*** SUPPLIED RECORDS Section Begins ***

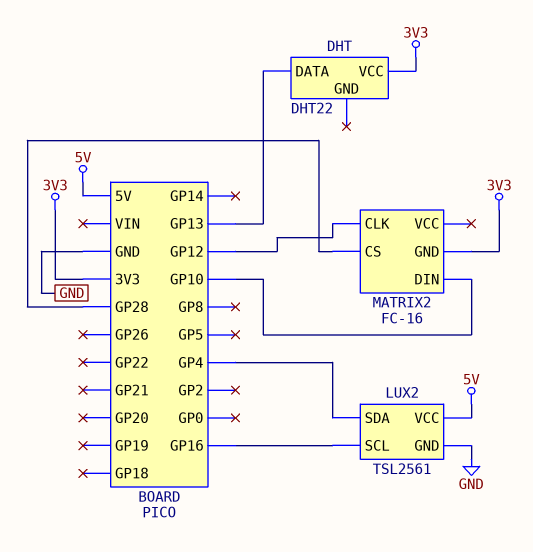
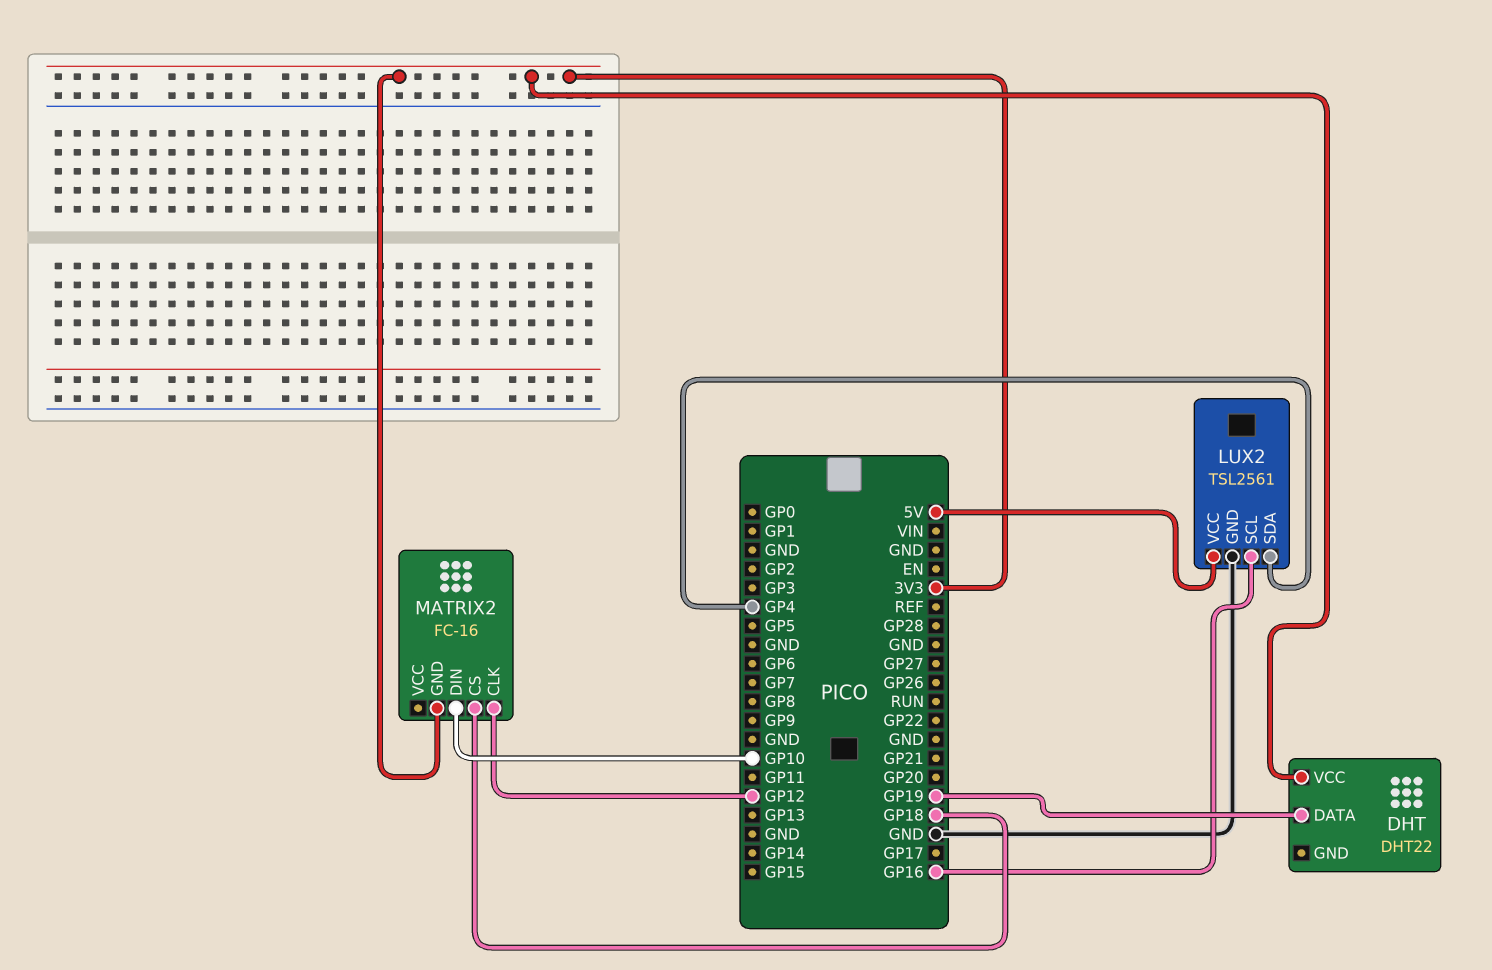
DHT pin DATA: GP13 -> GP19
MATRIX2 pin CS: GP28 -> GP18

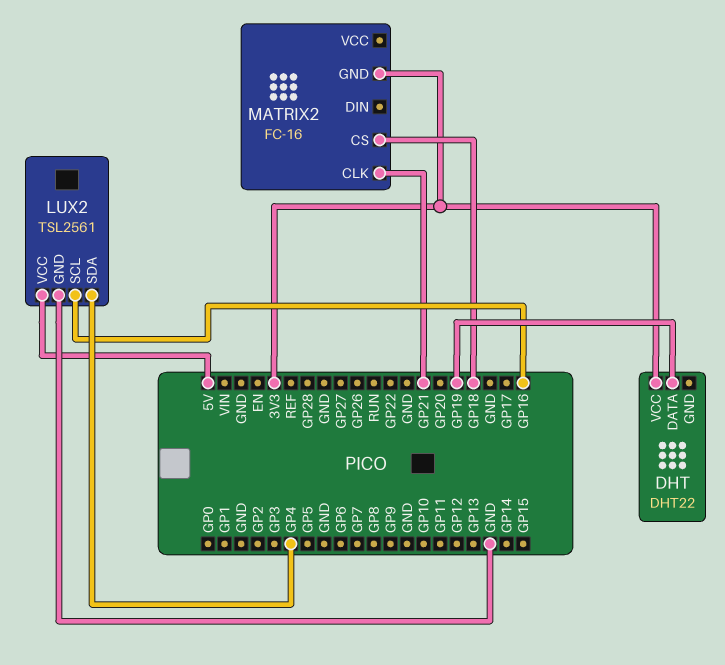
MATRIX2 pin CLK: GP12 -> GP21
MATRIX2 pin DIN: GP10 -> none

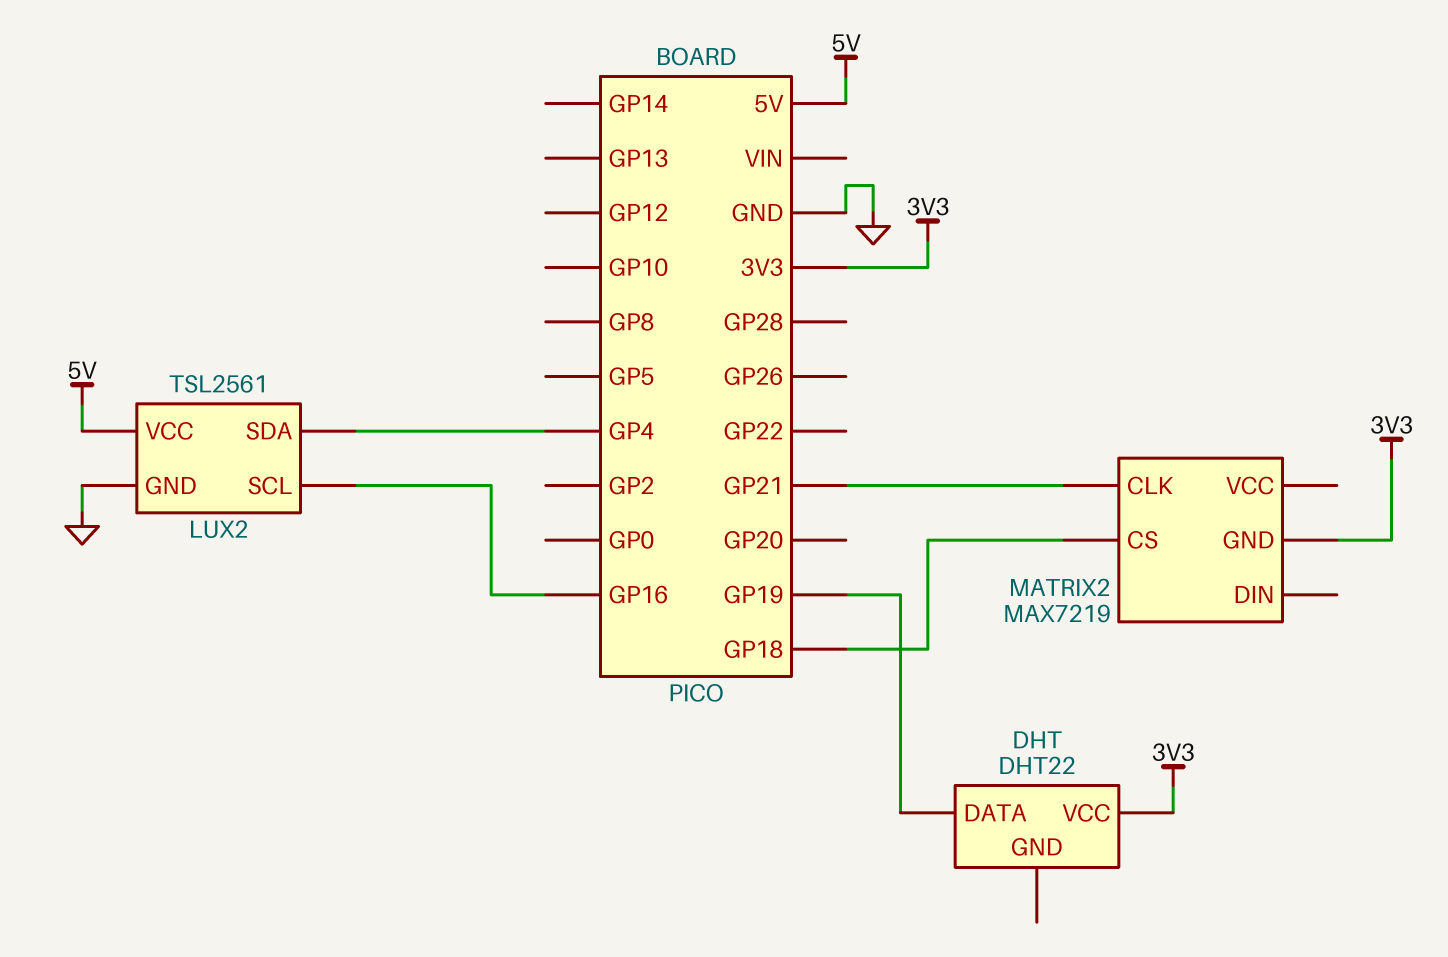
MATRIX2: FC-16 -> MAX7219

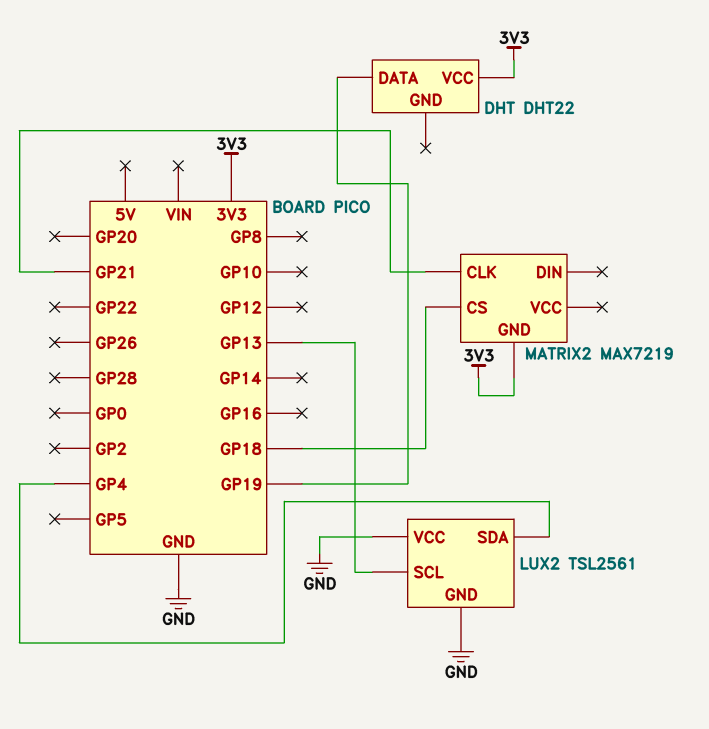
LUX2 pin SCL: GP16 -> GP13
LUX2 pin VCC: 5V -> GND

*** SUPPLIED RECORDS Section Ends ***
*** SUPPLIED RECORDS Section Begins ***

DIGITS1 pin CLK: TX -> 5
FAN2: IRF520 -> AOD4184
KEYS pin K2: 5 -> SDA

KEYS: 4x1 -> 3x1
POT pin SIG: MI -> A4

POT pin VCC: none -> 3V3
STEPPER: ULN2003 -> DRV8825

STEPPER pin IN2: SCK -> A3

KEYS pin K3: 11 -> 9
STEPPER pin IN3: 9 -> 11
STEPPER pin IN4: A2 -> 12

*** SUPPLIED RECORDS Section Ends ***
*** SUPPLIED RECORDS Section Begins ***

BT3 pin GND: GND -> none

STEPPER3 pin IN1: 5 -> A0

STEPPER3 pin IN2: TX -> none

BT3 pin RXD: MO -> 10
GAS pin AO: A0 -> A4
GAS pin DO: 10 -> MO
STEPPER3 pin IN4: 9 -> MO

*** SUPPLIED RECORDS Section Ends ***

-- EXERCISE DETAILS --
Nothing but the lines above from the one containing "FAN2: IRF520 -> AOD4184" through the one containing "STEPPER pin IN4: A2 -> 12" should appear in the answer, each repeated exactly.

-- EXERCISE SOLUTION --
FAN2: IRF520 -> AOD4184
KEYS pin K2: 5 -> SDA

KEYS: 4x1 -> 3x1
POT pin SIG: MI -> A4

POT pin VCC: none -> 3V3
STEPPER: ULN2003 -> DRV8825

STEPPER pin IN2: SCK -> A3

KEYS pin K3: 11 -> 9
STEPPER pin IN3: 9 -> 11
STEPPER pin IN4: A2 -> 12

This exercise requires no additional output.